**TASK ITEM:**
Please reproduce the data below exactly, from the first line through the line containing "replace: pure white truck", and leave every later line out.

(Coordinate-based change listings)
■ ■ ■ ■ ■ ■ ■

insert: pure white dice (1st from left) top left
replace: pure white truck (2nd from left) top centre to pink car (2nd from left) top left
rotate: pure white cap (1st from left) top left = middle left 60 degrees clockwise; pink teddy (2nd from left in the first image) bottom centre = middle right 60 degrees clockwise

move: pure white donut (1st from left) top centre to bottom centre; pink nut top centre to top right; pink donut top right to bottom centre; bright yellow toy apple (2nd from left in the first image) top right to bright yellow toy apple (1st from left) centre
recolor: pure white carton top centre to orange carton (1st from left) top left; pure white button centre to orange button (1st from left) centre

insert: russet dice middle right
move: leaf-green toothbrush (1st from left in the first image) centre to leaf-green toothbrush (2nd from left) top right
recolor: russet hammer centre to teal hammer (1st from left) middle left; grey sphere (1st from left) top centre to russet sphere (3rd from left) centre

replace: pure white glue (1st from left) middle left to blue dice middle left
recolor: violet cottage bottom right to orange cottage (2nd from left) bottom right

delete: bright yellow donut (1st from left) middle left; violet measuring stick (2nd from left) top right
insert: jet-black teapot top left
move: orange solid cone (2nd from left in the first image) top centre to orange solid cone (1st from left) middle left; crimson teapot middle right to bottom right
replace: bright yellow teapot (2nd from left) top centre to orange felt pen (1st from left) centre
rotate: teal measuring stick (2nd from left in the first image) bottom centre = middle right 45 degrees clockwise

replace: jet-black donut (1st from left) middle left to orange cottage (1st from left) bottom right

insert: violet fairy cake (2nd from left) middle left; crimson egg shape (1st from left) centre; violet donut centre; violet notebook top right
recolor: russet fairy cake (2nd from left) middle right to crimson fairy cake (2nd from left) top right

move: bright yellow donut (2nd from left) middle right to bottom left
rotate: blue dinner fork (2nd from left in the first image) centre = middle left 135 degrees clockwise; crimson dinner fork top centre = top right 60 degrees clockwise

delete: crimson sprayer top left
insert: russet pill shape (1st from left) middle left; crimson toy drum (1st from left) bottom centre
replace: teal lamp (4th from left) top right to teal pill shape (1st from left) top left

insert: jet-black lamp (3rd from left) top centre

■ ■ ■ ■ ■ ■ ■

**RESPONSE TO THIS EXERCISE:**
insert: pure white dice (1st from left) top left
replace: pure white truck (2nd from left) top centre to pink car (2nd from left) top left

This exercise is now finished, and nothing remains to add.